▶ [The request] Count the lines in the records below that contain the string "camera", and reply with that number alone.

▶ [Exercise inputs]
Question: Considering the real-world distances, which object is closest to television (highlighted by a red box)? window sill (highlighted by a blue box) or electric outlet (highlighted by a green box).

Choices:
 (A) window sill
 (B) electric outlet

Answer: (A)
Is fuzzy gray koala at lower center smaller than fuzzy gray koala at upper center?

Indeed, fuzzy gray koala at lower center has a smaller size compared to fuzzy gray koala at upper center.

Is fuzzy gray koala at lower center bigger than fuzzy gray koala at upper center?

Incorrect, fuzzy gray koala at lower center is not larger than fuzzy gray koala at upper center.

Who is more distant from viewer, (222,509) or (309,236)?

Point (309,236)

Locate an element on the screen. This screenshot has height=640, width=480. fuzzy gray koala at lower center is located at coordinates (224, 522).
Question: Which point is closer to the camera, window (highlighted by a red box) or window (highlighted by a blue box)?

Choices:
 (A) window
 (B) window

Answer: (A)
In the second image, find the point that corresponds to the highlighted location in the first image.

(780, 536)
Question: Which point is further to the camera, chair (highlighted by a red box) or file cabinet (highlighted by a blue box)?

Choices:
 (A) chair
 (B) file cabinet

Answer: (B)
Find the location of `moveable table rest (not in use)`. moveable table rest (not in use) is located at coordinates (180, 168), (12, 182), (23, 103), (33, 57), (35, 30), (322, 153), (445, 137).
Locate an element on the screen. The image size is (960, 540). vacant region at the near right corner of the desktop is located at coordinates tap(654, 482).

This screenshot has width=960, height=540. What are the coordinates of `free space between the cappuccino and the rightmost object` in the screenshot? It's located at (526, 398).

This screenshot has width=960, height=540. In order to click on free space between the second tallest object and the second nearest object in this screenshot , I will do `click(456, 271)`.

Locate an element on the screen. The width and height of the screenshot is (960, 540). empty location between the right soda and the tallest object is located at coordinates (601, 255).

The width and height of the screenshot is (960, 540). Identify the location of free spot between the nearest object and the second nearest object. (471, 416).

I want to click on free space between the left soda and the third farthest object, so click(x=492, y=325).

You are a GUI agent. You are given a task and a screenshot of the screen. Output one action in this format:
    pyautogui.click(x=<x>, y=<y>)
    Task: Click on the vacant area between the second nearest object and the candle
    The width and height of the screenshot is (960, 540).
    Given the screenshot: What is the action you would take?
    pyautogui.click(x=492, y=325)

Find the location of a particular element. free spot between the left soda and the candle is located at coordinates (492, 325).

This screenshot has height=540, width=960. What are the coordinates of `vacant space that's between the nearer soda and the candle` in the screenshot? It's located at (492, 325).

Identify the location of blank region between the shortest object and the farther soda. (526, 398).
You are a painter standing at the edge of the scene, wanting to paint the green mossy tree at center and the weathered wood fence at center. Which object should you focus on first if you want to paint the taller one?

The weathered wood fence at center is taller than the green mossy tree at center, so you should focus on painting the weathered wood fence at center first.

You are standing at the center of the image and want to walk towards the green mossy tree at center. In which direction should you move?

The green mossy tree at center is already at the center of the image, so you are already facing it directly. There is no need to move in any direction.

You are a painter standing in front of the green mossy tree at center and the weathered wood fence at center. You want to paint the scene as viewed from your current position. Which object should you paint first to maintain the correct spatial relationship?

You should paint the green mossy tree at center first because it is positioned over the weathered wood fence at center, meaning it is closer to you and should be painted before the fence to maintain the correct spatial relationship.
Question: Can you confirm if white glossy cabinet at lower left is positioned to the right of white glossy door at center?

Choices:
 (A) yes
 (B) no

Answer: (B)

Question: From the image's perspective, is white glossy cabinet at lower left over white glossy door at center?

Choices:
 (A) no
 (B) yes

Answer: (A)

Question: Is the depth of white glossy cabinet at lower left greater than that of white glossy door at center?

▶ [Exercise solution] 2